MATERIAL —
────────────────
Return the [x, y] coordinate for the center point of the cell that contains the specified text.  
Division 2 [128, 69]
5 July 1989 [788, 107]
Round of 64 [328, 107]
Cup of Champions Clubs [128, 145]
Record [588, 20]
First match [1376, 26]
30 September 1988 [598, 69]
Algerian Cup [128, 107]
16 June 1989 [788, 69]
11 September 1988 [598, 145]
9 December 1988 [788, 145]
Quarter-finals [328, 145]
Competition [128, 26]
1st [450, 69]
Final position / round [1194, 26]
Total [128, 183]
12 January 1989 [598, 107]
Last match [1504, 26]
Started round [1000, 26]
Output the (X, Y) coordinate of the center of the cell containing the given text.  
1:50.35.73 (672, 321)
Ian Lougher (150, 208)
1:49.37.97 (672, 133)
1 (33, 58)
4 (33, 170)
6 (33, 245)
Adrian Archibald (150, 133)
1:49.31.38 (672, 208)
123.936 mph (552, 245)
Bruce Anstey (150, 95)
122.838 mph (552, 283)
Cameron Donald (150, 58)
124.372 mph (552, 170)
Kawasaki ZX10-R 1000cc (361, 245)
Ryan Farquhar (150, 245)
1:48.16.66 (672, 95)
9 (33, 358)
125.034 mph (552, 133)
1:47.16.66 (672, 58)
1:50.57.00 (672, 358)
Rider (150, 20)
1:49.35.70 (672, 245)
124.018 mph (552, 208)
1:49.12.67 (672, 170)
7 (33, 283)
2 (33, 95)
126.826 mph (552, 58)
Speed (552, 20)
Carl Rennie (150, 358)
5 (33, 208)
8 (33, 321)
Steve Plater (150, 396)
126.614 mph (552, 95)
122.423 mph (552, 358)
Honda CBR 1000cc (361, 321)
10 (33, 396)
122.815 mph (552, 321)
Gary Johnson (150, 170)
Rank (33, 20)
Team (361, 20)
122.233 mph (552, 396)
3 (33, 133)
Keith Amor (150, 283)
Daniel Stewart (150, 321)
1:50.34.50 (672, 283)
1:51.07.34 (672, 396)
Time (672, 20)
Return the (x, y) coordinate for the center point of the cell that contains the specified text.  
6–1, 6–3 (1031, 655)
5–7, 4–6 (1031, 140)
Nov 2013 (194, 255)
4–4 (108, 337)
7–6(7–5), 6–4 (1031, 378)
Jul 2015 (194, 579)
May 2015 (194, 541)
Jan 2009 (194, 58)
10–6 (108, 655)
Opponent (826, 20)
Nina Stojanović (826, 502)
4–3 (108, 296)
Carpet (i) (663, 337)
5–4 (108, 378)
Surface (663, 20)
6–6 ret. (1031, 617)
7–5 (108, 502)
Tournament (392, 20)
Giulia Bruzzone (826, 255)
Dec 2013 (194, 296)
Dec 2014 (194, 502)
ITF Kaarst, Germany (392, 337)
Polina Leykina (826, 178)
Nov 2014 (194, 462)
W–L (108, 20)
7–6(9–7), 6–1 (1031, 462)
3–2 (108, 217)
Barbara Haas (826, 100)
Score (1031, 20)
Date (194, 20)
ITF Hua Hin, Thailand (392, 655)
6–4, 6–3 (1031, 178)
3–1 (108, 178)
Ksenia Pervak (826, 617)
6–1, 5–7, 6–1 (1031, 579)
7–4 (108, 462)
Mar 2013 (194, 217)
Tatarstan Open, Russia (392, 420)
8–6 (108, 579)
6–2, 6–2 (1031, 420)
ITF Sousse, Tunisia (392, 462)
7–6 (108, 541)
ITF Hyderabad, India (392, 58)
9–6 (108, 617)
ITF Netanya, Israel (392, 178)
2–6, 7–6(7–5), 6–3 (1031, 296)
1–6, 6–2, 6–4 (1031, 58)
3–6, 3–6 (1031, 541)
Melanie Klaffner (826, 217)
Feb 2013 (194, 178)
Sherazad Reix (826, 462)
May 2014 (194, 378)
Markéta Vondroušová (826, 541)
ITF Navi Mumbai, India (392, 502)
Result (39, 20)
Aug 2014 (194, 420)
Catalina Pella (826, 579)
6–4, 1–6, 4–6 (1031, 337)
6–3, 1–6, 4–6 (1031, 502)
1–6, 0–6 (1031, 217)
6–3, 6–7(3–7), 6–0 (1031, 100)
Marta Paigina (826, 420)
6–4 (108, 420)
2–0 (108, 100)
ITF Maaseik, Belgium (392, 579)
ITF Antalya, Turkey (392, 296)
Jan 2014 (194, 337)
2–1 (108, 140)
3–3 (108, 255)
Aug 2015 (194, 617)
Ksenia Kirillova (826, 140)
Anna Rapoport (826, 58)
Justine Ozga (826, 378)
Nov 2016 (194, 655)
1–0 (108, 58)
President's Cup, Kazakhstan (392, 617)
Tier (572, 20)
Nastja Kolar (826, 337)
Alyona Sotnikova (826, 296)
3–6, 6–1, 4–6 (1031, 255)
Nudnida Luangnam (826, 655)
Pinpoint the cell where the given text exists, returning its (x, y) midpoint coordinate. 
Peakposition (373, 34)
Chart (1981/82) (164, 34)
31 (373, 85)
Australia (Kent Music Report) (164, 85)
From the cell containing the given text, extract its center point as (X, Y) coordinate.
────────────────
TASK DESCRIPTION — Count the lines in the entries above that contain the string "given", matching case exactly. Give only the number.

RESPONSE TO THIS TASK — 3